> [TASK DETAILS]
Only the lines of the data below from the one with "BT1: 12V (plus" through the one with "R2: 1.1k (DIS, THR) -> 1.1k (3V3, THR)" are wanted. Repeat them exactly.

> [DATA SECTION]
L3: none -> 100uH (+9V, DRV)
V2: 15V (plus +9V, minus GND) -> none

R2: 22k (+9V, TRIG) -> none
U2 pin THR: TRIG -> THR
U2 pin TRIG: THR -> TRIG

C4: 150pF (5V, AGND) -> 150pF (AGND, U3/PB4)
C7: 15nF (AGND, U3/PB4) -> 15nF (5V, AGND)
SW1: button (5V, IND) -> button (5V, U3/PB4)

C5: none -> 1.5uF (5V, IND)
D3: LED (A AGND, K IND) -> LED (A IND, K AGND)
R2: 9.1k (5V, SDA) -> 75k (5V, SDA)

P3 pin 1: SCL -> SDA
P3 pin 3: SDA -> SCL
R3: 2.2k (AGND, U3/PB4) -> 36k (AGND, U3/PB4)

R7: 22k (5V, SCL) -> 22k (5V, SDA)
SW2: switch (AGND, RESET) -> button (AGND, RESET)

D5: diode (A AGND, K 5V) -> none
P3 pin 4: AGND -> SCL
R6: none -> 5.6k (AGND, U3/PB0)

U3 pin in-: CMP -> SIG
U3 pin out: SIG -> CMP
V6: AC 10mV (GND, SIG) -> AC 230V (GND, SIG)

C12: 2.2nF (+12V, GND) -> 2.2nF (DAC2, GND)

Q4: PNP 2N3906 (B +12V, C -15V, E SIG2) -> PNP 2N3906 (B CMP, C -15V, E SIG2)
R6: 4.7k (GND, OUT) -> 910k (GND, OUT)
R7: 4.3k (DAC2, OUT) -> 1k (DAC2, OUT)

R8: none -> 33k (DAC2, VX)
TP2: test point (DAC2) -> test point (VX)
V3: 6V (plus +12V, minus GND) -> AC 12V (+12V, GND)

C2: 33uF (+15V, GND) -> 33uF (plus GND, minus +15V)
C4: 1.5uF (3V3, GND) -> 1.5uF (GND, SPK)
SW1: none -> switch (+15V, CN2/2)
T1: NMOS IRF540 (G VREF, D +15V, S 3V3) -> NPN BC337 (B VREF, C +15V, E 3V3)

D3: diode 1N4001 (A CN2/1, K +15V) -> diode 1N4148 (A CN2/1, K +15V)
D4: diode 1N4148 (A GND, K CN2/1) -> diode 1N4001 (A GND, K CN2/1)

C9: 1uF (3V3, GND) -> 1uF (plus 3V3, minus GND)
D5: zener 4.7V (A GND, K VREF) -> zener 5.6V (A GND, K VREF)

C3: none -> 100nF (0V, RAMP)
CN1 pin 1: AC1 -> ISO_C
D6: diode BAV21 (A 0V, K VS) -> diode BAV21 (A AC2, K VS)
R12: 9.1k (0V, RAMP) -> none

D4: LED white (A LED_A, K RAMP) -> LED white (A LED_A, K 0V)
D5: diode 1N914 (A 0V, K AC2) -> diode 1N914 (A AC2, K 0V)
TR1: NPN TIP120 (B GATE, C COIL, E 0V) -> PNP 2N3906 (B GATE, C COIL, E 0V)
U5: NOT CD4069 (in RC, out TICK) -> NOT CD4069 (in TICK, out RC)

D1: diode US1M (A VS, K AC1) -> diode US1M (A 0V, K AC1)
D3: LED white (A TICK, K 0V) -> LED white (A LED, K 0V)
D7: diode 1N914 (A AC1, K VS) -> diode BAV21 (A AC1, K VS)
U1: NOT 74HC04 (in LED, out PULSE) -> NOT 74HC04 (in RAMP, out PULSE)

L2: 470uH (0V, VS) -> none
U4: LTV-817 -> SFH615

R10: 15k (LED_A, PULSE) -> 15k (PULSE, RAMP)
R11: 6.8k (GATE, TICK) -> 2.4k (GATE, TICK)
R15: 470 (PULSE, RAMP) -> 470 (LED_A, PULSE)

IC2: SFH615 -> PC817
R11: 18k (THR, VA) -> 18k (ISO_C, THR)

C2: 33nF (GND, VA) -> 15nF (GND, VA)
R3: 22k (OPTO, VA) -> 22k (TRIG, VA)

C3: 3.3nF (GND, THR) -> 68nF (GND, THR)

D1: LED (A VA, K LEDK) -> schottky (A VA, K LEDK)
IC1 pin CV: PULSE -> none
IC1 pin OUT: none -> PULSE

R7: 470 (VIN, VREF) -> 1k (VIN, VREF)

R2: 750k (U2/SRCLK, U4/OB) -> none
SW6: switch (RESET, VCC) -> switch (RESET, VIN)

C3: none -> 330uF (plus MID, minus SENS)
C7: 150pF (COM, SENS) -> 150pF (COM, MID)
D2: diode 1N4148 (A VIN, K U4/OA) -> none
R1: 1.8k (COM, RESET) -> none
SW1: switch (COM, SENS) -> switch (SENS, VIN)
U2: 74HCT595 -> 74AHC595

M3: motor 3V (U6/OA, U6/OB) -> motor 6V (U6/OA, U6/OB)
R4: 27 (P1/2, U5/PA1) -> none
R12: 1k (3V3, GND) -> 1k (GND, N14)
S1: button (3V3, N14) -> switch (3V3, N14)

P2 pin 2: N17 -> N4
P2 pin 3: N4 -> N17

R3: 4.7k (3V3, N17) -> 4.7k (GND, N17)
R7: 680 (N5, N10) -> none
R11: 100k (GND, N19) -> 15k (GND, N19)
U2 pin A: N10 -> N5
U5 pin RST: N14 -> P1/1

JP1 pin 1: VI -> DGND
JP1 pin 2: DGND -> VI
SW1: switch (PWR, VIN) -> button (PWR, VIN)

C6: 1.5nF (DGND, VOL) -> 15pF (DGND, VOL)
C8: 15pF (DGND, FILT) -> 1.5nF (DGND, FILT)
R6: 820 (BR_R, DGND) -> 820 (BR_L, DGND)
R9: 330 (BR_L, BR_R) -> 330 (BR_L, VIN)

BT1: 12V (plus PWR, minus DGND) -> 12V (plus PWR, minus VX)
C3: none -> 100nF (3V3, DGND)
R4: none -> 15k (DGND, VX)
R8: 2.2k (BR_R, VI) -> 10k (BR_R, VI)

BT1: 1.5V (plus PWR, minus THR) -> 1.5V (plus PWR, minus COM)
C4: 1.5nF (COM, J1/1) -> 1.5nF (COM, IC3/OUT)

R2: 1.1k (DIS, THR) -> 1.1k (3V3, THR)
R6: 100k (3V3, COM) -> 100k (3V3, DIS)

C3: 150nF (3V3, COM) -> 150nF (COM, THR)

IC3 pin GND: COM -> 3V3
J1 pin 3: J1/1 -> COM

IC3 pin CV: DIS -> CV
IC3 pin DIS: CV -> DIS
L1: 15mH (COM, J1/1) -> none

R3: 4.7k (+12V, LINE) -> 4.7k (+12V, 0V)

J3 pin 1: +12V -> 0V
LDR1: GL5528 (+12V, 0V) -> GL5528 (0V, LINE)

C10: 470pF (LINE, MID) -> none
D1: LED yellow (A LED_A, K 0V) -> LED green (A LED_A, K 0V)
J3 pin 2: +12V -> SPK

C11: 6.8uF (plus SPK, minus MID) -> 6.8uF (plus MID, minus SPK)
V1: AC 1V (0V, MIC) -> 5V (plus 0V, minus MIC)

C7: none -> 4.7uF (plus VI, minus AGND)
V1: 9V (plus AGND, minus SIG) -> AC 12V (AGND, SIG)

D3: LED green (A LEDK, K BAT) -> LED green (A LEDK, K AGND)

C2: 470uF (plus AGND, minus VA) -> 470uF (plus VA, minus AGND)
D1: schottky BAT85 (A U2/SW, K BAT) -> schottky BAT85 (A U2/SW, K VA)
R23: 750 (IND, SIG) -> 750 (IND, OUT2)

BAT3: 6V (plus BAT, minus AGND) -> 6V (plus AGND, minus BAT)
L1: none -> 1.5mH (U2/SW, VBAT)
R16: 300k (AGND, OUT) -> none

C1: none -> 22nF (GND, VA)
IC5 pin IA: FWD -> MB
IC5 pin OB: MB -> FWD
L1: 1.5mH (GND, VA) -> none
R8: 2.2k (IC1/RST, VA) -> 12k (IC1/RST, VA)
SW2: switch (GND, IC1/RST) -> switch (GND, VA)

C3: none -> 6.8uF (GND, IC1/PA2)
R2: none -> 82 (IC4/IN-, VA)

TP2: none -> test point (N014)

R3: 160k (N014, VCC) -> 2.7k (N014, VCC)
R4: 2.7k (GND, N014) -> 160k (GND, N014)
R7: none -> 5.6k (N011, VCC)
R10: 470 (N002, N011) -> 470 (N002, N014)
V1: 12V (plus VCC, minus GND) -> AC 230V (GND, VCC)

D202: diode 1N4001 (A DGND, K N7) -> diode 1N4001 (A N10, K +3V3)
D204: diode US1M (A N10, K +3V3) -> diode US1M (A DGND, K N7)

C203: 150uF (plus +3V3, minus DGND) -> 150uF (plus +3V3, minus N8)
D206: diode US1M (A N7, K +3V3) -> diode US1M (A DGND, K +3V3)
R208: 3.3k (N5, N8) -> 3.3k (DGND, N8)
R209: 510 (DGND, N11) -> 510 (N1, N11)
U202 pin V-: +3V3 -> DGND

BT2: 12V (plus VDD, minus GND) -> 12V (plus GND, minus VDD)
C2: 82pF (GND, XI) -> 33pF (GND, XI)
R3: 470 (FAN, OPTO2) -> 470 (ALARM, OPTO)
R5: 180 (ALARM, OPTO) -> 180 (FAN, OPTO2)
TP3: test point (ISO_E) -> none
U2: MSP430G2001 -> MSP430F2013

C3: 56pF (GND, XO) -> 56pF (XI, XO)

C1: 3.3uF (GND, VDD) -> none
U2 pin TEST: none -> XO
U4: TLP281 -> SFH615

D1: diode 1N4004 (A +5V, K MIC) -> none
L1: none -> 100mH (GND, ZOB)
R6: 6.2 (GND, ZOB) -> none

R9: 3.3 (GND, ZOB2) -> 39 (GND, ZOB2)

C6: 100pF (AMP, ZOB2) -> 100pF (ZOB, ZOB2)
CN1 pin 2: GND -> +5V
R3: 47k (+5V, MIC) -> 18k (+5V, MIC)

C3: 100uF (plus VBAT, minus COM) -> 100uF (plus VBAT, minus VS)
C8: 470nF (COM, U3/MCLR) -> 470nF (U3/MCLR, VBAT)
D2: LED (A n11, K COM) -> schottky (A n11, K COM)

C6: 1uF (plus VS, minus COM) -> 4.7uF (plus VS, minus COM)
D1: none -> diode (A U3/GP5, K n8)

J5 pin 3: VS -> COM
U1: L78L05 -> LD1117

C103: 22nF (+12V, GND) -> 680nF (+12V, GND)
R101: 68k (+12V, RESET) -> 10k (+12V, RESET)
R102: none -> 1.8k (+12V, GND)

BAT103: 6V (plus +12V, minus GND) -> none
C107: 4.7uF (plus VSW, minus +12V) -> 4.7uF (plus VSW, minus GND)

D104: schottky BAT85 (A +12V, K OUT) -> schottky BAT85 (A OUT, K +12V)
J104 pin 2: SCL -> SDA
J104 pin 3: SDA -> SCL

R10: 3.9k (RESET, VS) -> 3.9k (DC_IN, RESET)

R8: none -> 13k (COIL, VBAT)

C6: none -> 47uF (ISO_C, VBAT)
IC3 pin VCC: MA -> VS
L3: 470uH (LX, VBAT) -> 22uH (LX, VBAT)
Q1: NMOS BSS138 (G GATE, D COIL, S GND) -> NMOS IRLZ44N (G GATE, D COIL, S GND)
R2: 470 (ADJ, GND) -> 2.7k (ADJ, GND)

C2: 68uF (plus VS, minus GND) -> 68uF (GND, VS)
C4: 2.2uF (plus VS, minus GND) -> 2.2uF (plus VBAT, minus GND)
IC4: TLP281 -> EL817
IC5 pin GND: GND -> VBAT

> [THE COMPLETED TASK]
BT1: 12V (plus PWR, minus DGND) -> 12V (plus PWR, minus VX)
C3: none -> 100nF (3V3, DGND)
R4: none -> 15k (DGND, VX)
R8: 2.2k (BR_R, VI) -> 10k (BR_R, VI)

BT1: 1.5V (plus PWR, minus THR) -> 1.5V (plus PWR, minus COM)
C4: 1.5nF (COM, J1/1) -> 1.5nF (COM, IC3/OUT)

R2: 1.1k (DIS, THR) -> 1.1k (3V3, THR)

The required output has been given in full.